Description of the task:
Scan the records below. Copy every line in which the word "brown" appears.

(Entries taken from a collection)
*** Block opens ***
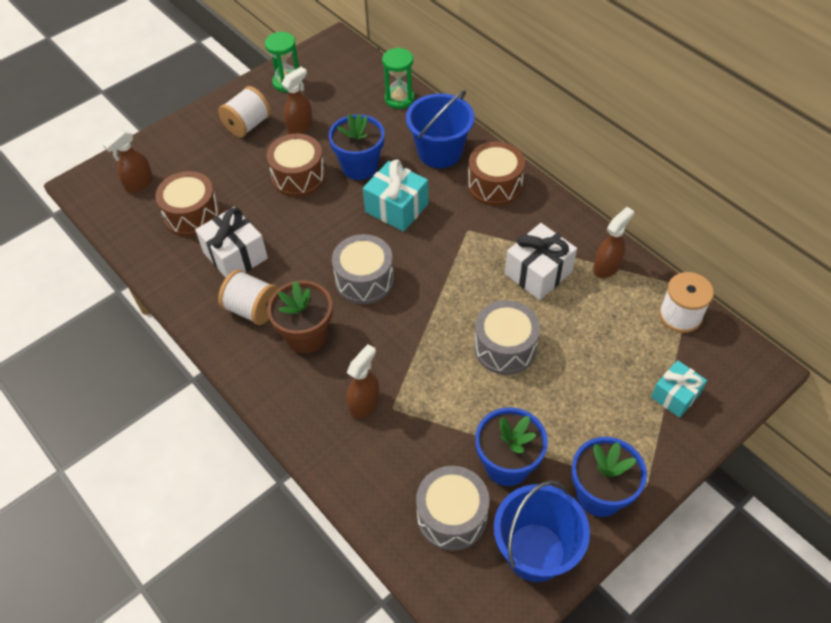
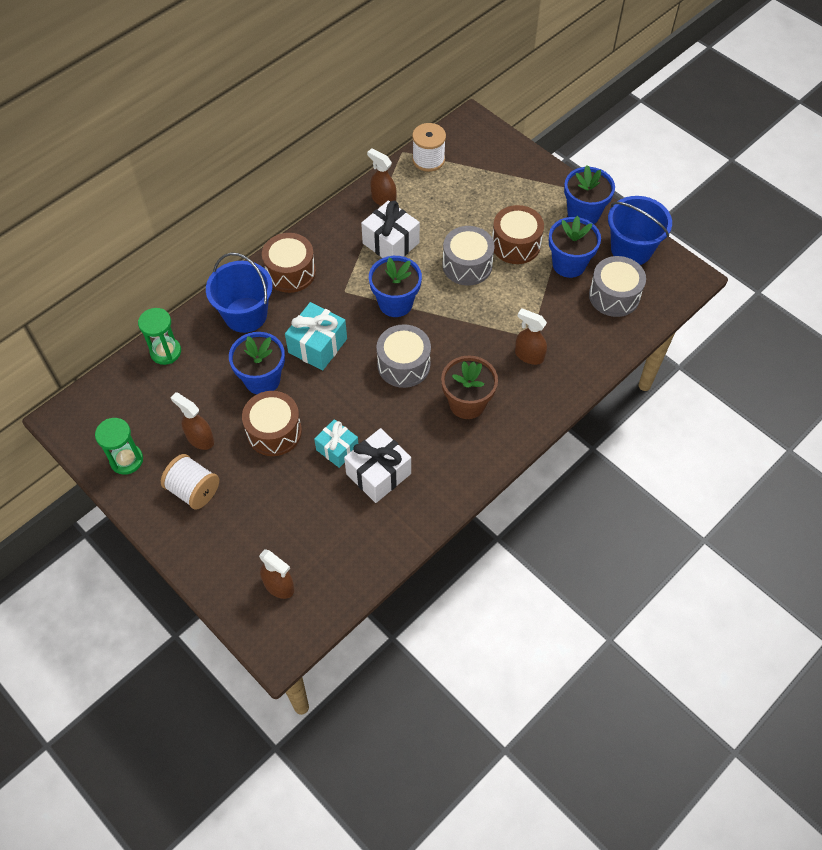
camera: 95 degrees left, 5 degrees up
(192, 215) = (326, 523): brown drum -> brown drum (516, 244)
(252, 309) = (441, 449): white spool -> none
(449, 275) = (395, 303): none -> blue flower pot
(675, 395) = (499, 168): turquoise gift -> turquoise gift (337, 449)

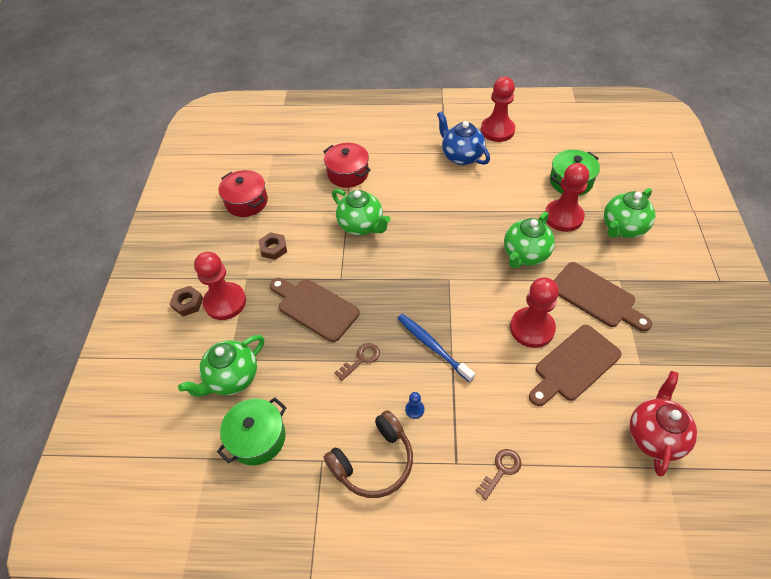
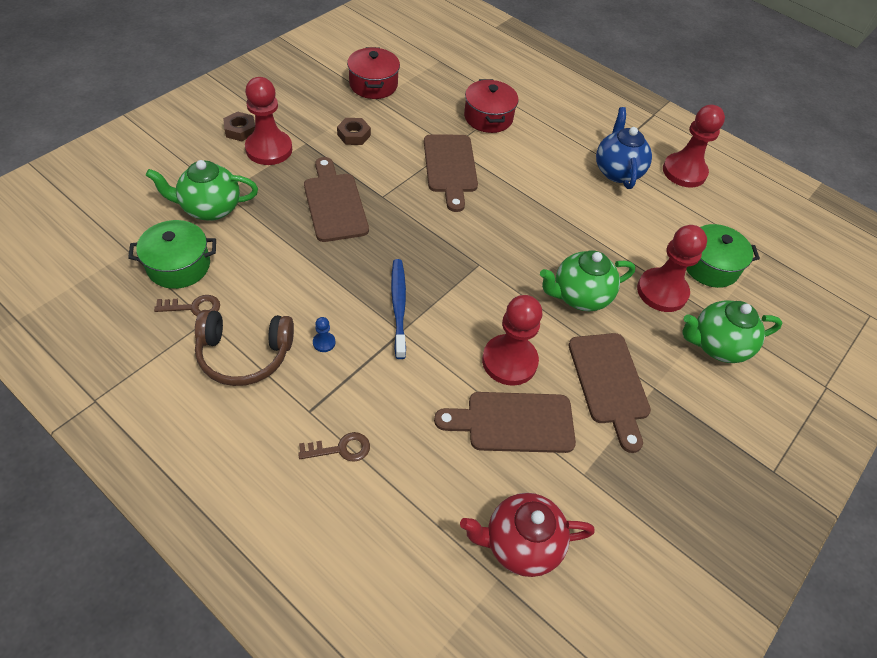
camera: 30 degrees right, 0 degrees up
(361, 226) = (450, 167): green teapot -> brown cutting board
(361, 359) = (325, 270): brown key -> brown key (193, 307)
(654, 436) = (520, 544): red teapot -> red teapot turned 150 degrees counterclockwise

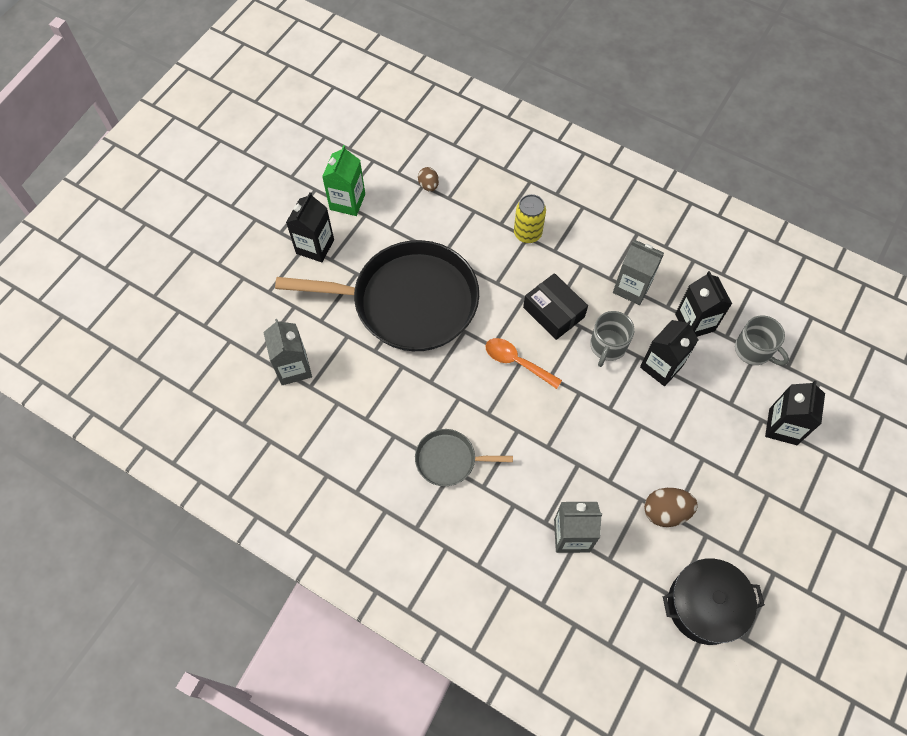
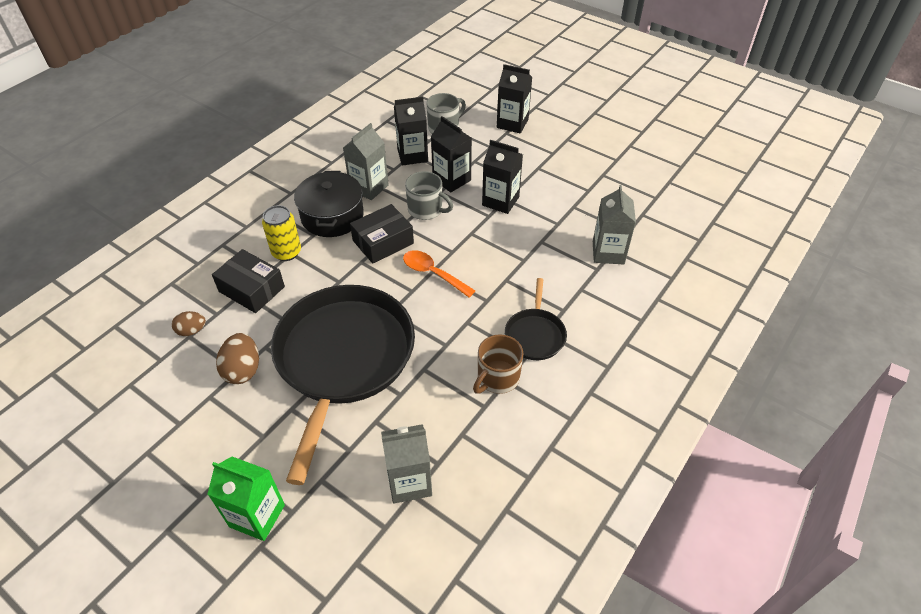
camera: 85 degrees left, 15 degrees down
(315, 246) = (238, 454): black carton -> black carton (500, 201)
(347, 202) = (182, 415): green carton -> green carton (257, 516)
(396, 428) = (497, 378): none -> brown mug
(449, 460) = (535, 334): grey pan -> black pan
(479, 216) = (251, 289): none -> black box
(517, 362) = (433, 273): orange spoon -> orange spoon turned 90 degrees clockwise
(665, 512) = (584, 194): brown egg -> brown egg (243, 370)
(705, 605) = (659, 183): black pot -> black pot (332, 216)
*** Block closes ***
Solved exercise:
(192, 215) = (326, 523): brown drum -> brown drum (516, 244)
(361, 226) = (450, 167): green teapot -> brown cutting board
(361, 359) = (325, 270): brown key -> brown key (193, 307)
(396, 428) = (497, 378): none -> brown mug
(665, 512) = (584, 194): brown egg -> brown egg (243, 370)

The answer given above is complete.